"""

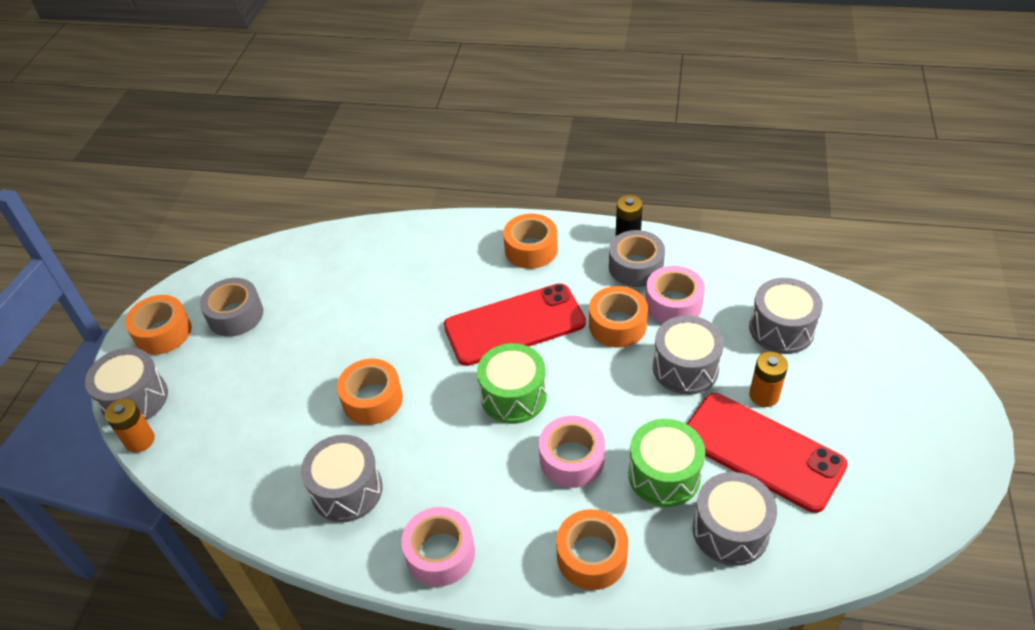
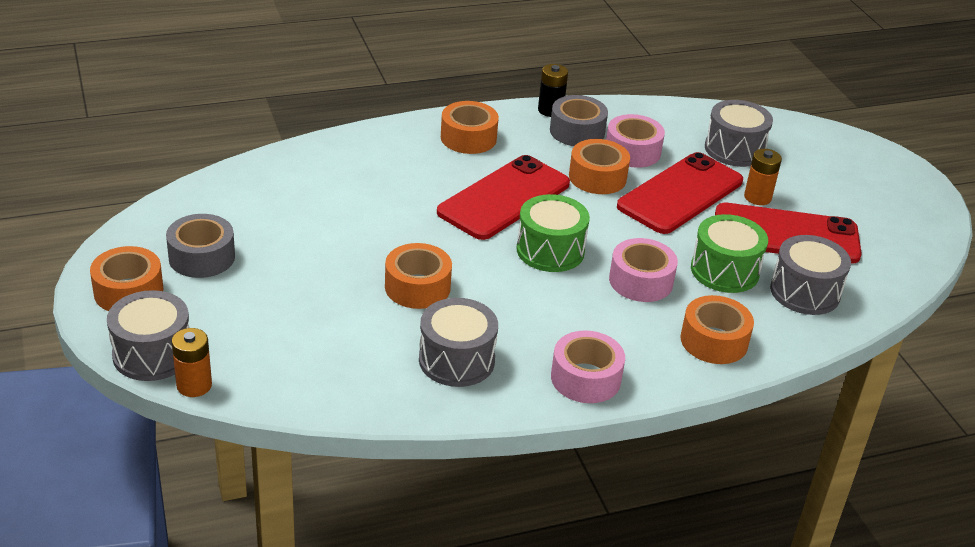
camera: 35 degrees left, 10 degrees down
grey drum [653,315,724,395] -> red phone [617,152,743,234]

"""
"""

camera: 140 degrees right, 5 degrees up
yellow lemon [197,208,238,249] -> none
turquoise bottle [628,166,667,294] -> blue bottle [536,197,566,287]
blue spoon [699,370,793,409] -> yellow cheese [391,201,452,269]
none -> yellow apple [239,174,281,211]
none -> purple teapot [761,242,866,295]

"""

BRIEF: Proceeding from the line containing "camera: 35 degrees left, 10 degrees down" through the line containing "grey drum [653,315,724,395]", transcribe the lines above exactly, both end lines included.

ANSWER TO THIS TASK:
camera: 35 degrees left, 10 degrees down
grey drum [653,315,724,395] -> red phone [617,152,743,234]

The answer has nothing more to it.